◆ WHAT NEEDS TO BE DONE
Could you reproduce every record below exactly, excluding all pictures?

◆ INFORMATION SUPPLIED

....................

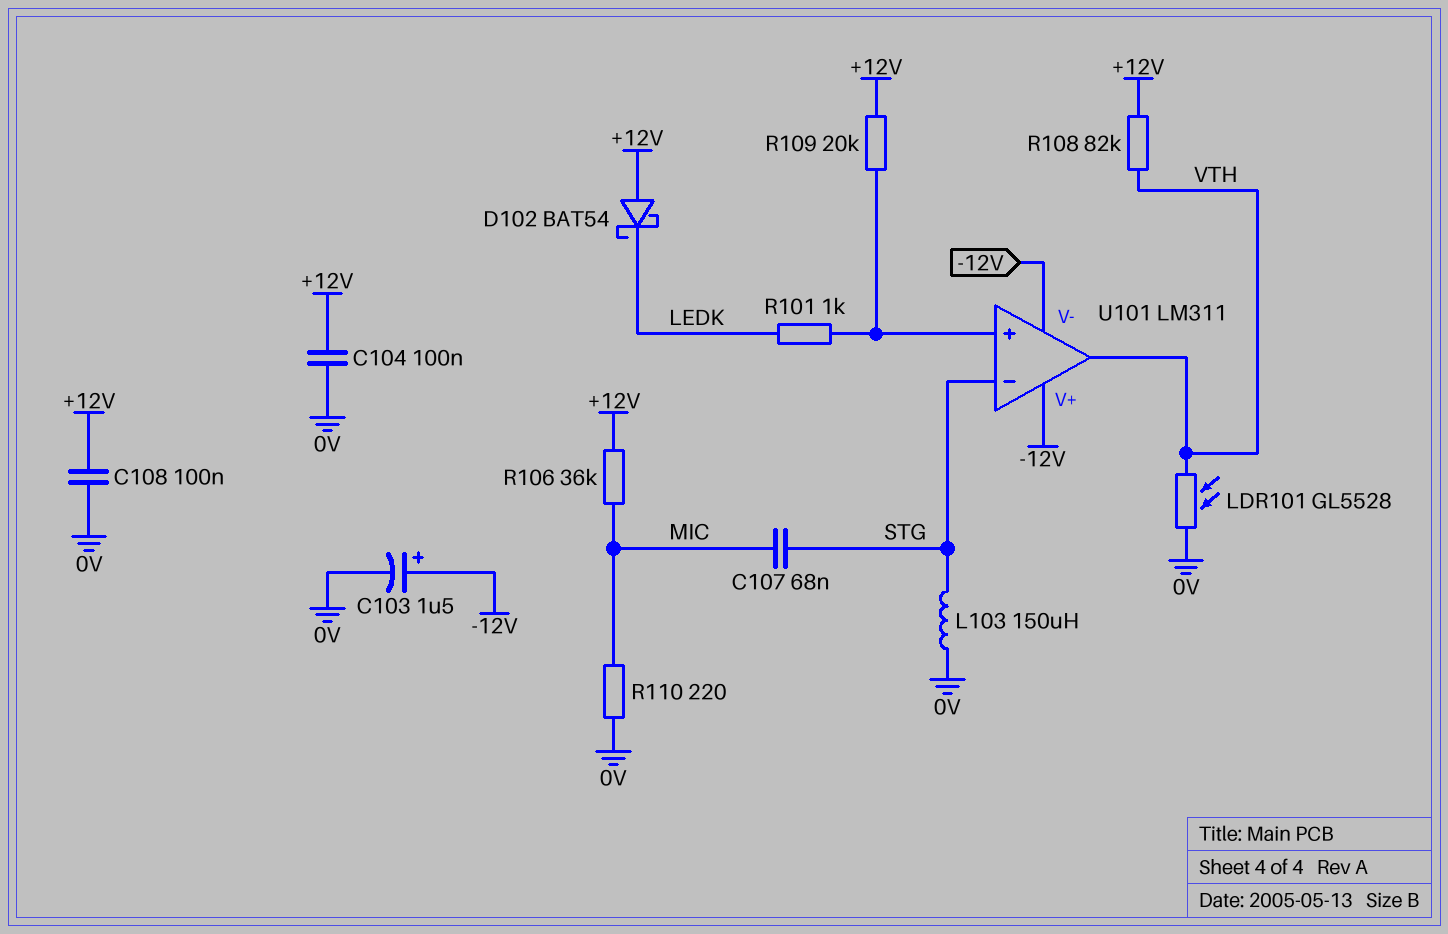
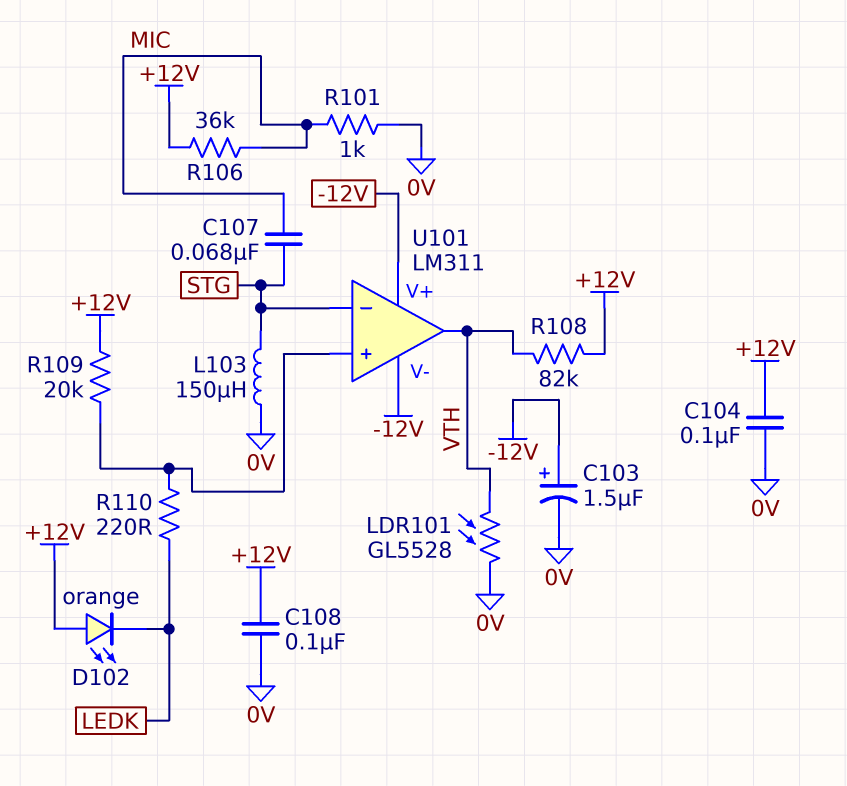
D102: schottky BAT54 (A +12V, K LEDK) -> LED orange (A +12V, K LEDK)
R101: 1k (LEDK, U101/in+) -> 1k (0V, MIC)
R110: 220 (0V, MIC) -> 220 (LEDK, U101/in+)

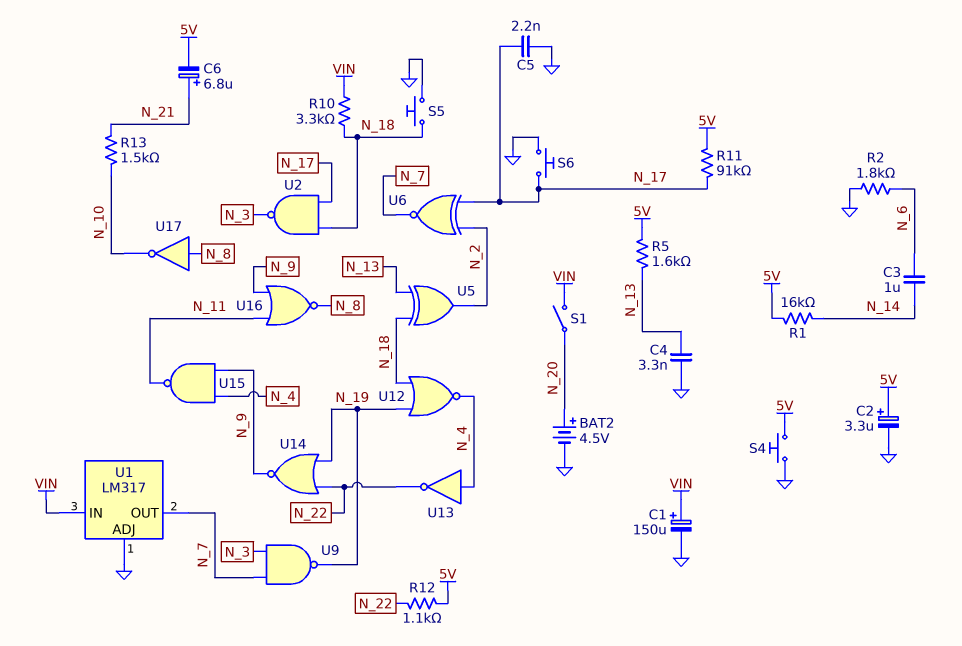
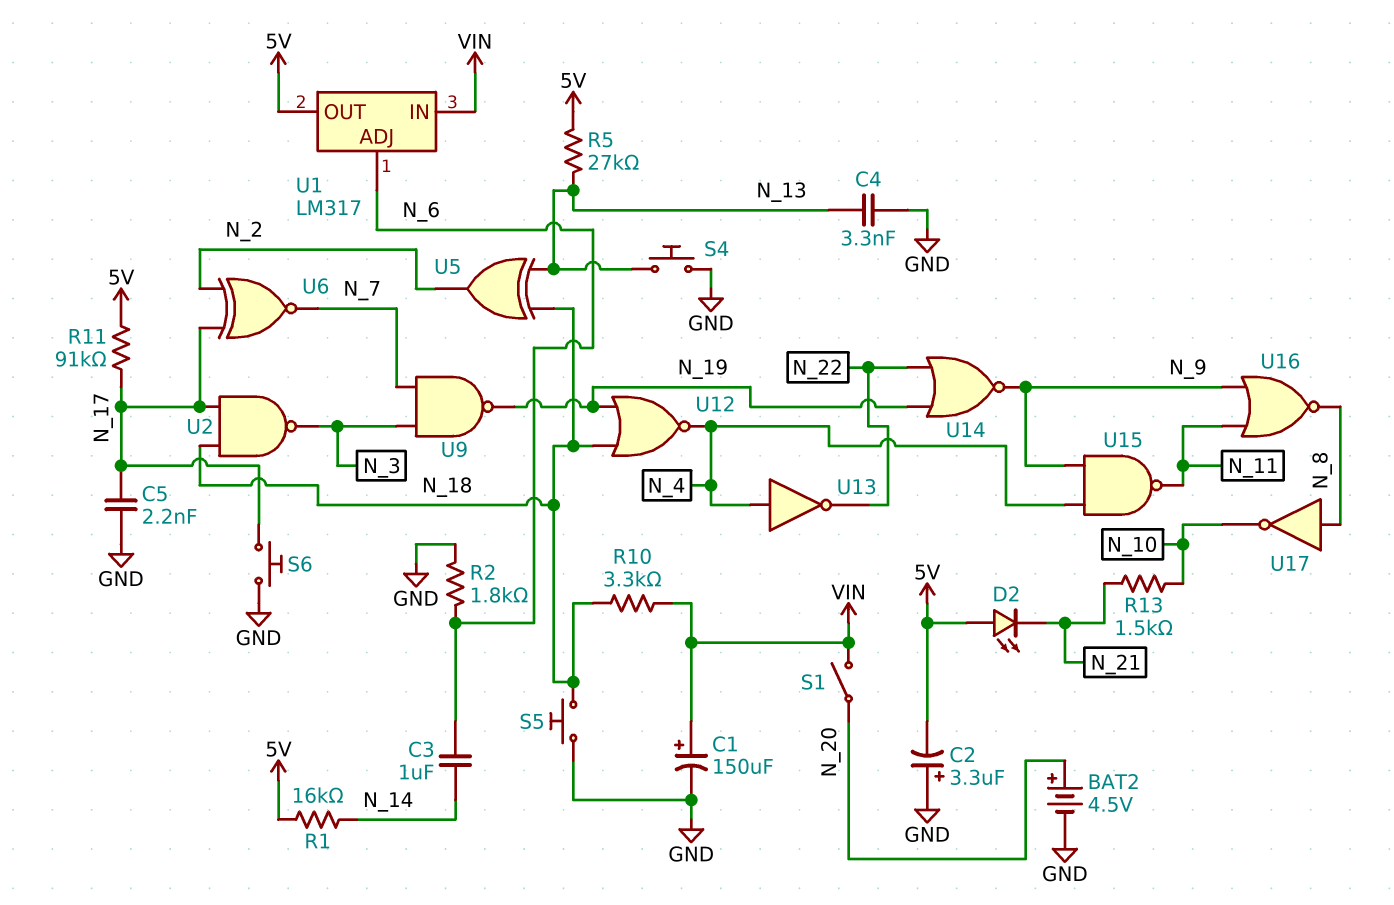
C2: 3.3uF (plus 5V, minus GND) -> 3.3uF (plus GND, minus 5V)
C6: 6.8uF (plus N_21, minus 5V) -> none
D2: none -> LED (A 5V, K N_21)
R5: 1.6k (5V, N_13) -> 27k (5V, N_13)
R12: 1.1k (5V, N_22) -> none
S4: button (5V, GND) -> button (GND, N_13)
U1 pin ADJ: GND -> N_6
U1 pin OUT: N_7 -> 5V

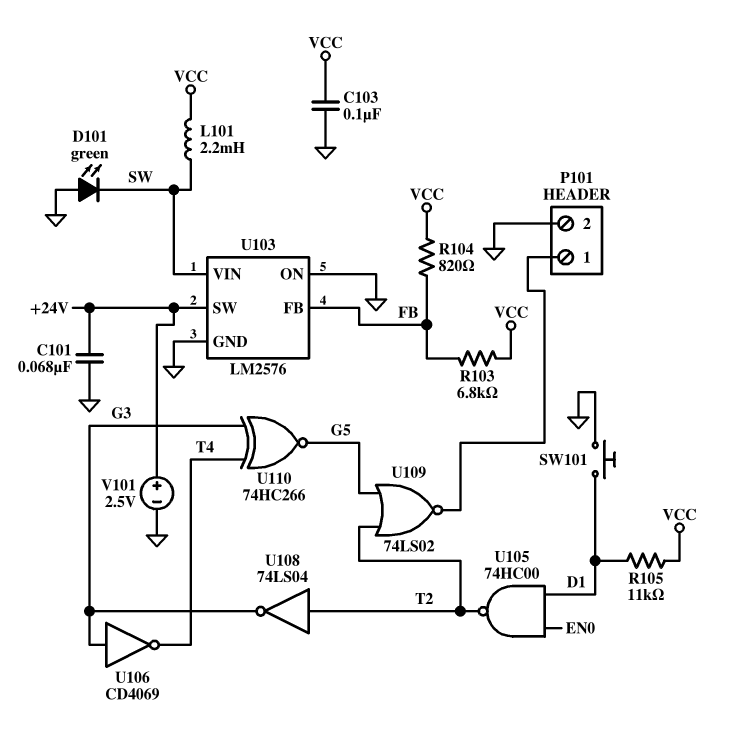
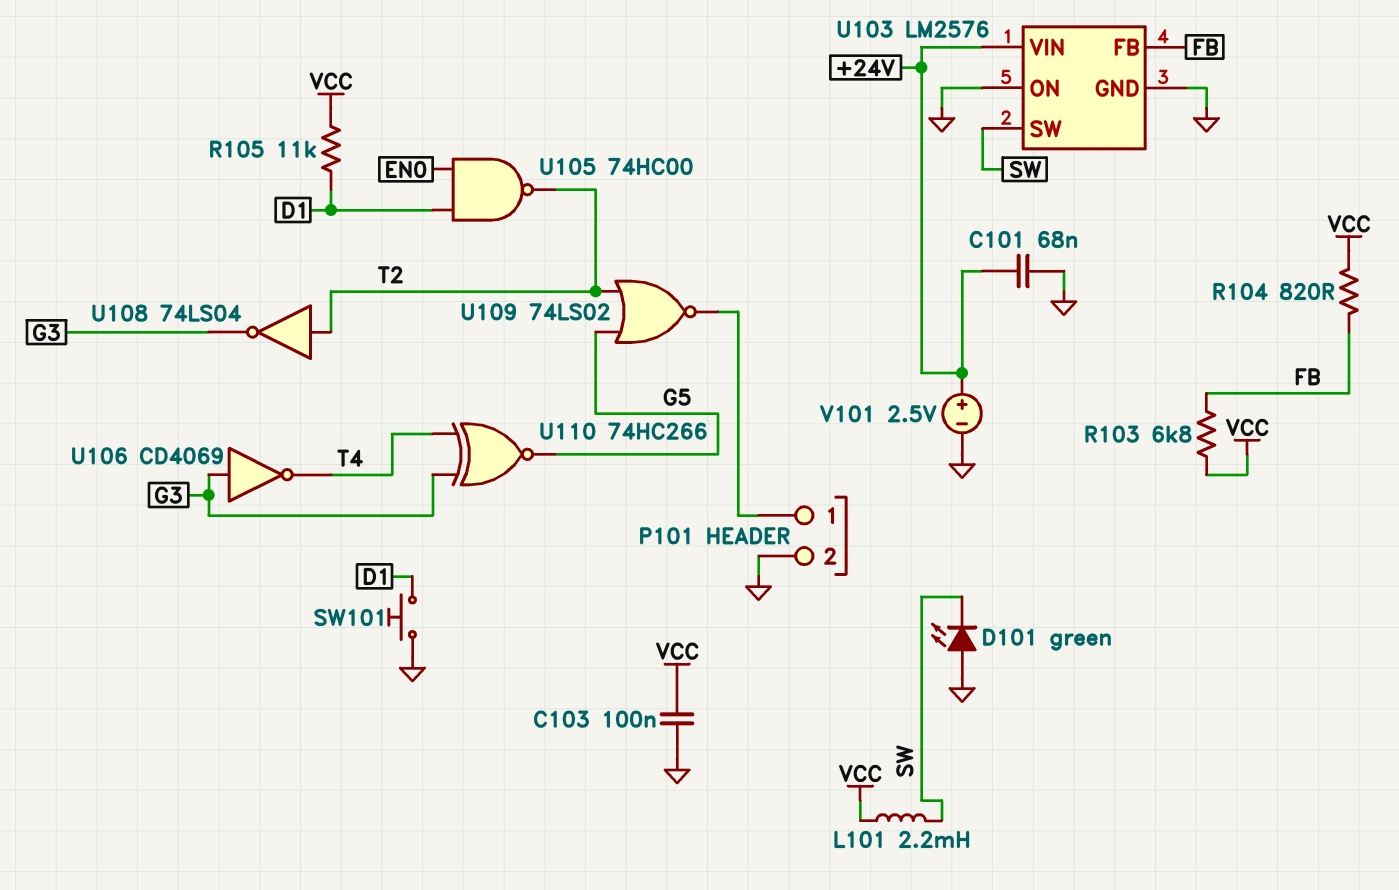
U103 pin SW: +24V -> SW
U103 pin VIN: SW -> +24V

....................

◆ OUTPUT
D102: schottky BAT54 (A +12V, K LEDK) -> LED orange (A +12V, K LEDK)
R101: 1k (LEDK, U101/in+) -> 1k (0V, MIC)
R110: 220 (0V, MIC) -> 220 (LEDK, U101/in+)

C2: 3.3uF (plus 5V, minus GND) -> 3.3uF (plus GND, minus 5V)
C6: 6.8uF (plus N_21, minus 5V) -> none
D2: none -> LED (A 5V, K N_21)
R5: 1.6k (5V, N_13) -> 27k (5V, N_13)
R12: 1.1k (5V, N_22) -> none
S4: button (5V, GND) -> button (GND, N_13)
U1 pin ADJ: GND -> N_6
U1 pin OUT: N_7 -> 5V

U103 pin SW: +24V -> SW
U103 pin VIN: SW -> +24V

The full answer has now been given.